[Data records]
******************************
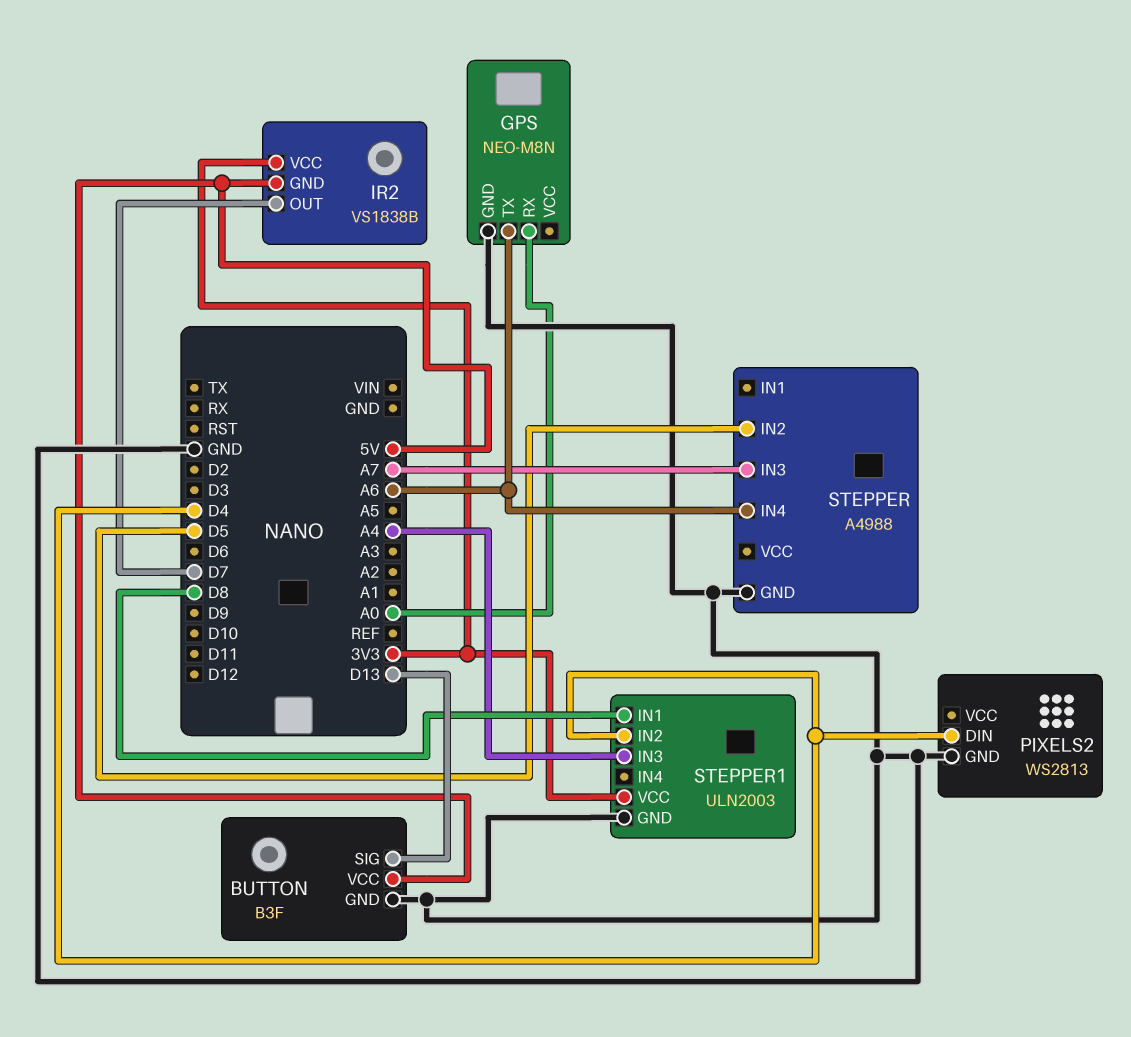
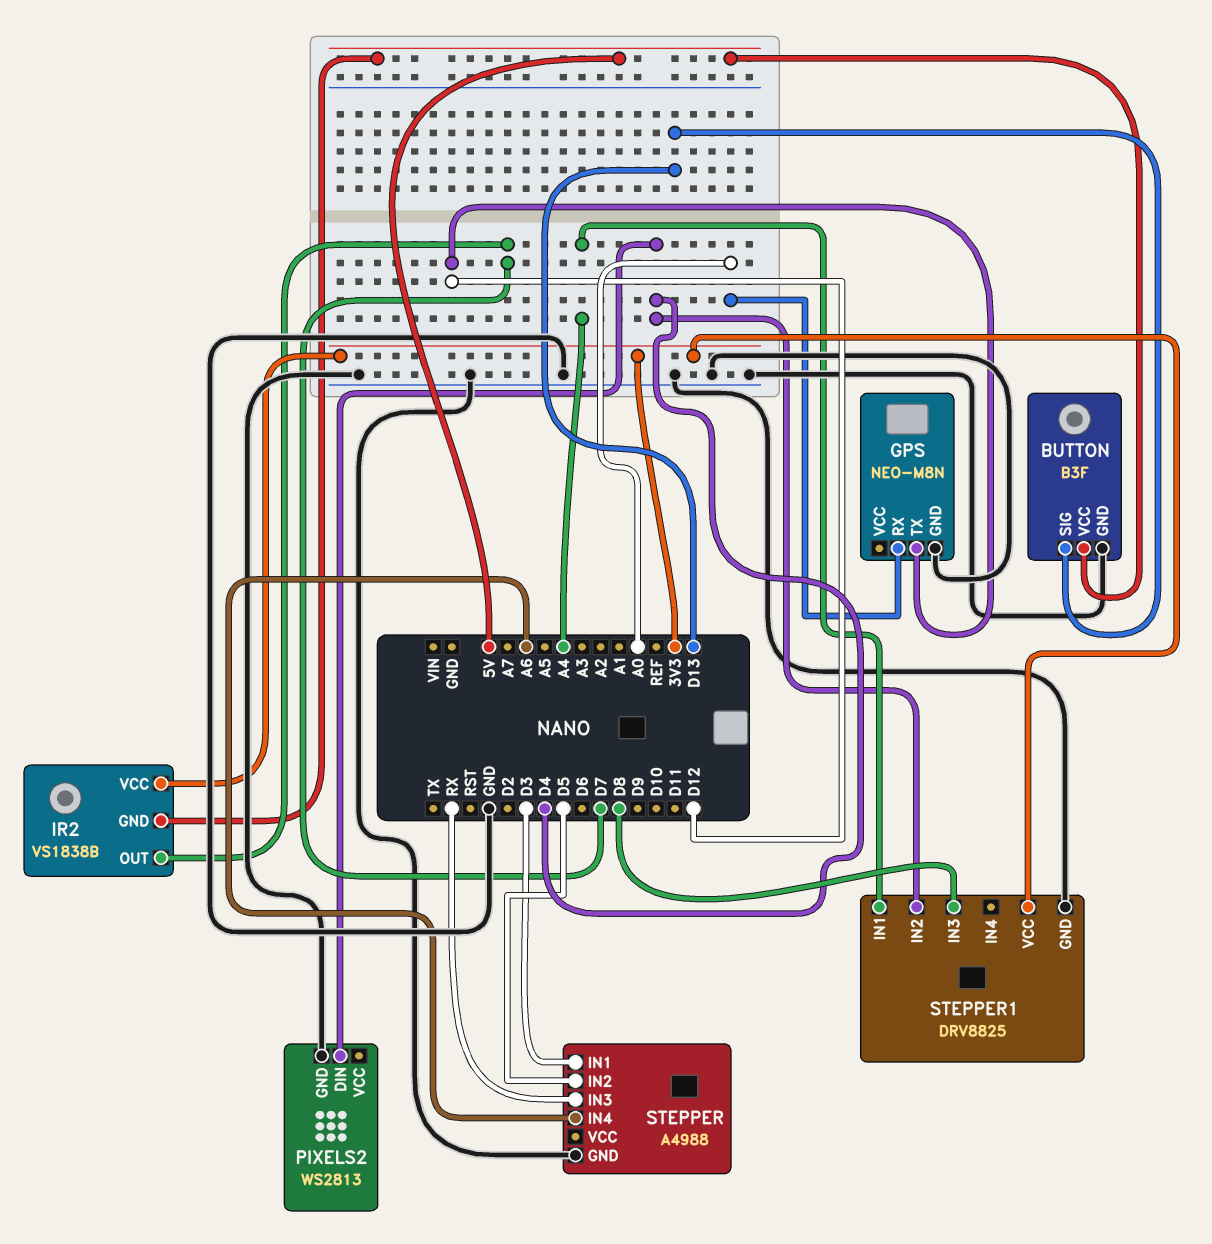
GPS pin TX: A6 -> D12
STEPPER pin IN1: none -> D3
STEPPER pin IN3: A7 -> RX
STEPPER1: ULN2003 -> DRV8825
STEPPER1 pin IN1: D8 -> A4
STEPPER1 pin IN3: A4 -> D8

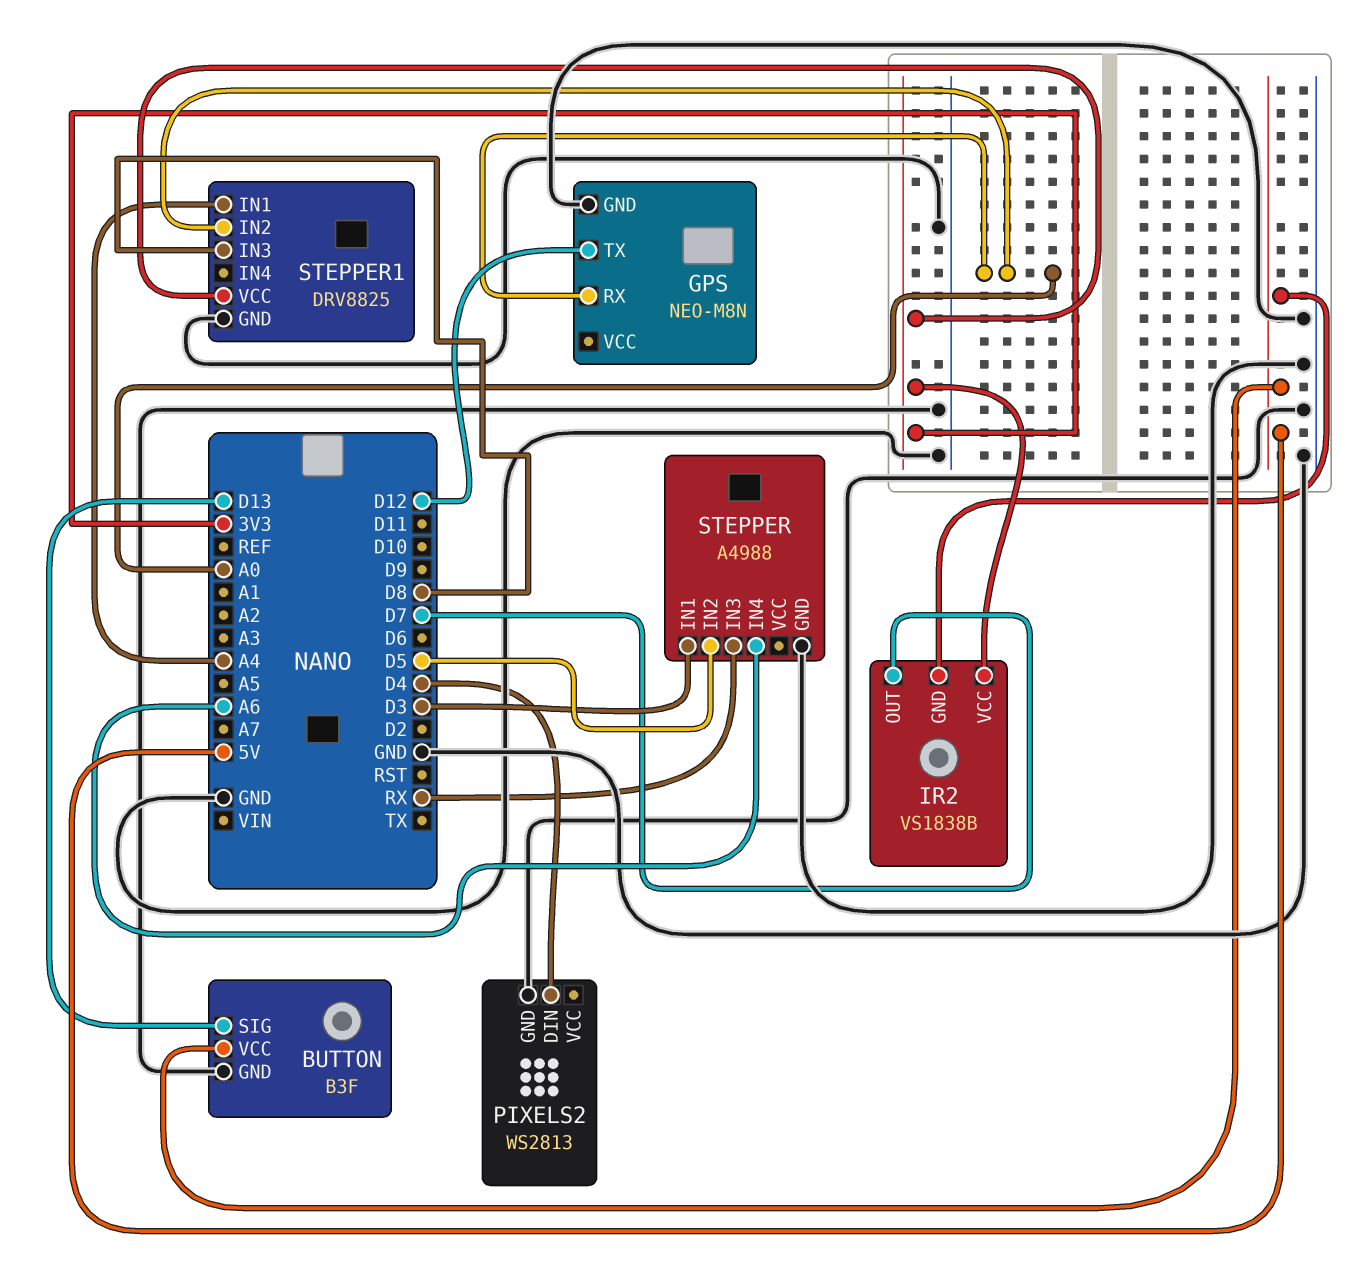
STEPPER1 pin IN2: D4 -> A0

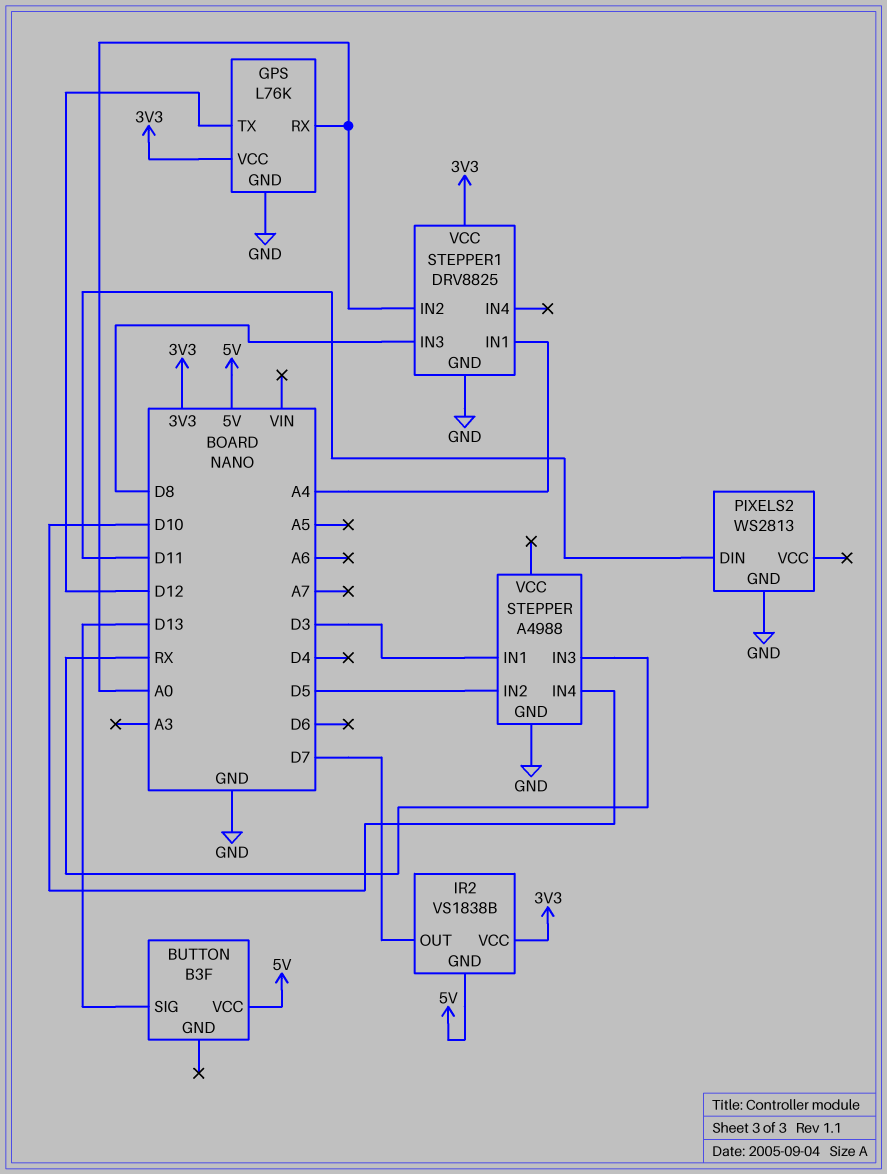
BUTTON pin GND: GND -> none
GPS: NEO-M8N -> L76K
GPS pin VCC: none -> 3V3
PIXELS2 pin DIN: D4 -> D11
STEPPER pin IN4: A6 -> D10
******************************
_Problem requirements:_ An exact copy of the records above is needed, with the pictures removed.

_Answer to this task:_
GPS pin TX: A6 -> D12
STEPPER pin IN1: none -> D3
STEPPER pin IN3: A7 -> RX
STEPPER1: ULN2003 -> DRV8825
STEPPER1 pin IN1: D8 -> A4
STEPPER1 pin IN3: A4 -> D8

STEPPER1 pin IN2: D4 -> A0

BUTTON pin GND: GND -> none
GPS: NEO-M8N -> L76K
GPS pin VCC: none -> 3V3
PIXELS2 pin DIN: D4 -> D11
STEPPER pin IN4: A6 -> D10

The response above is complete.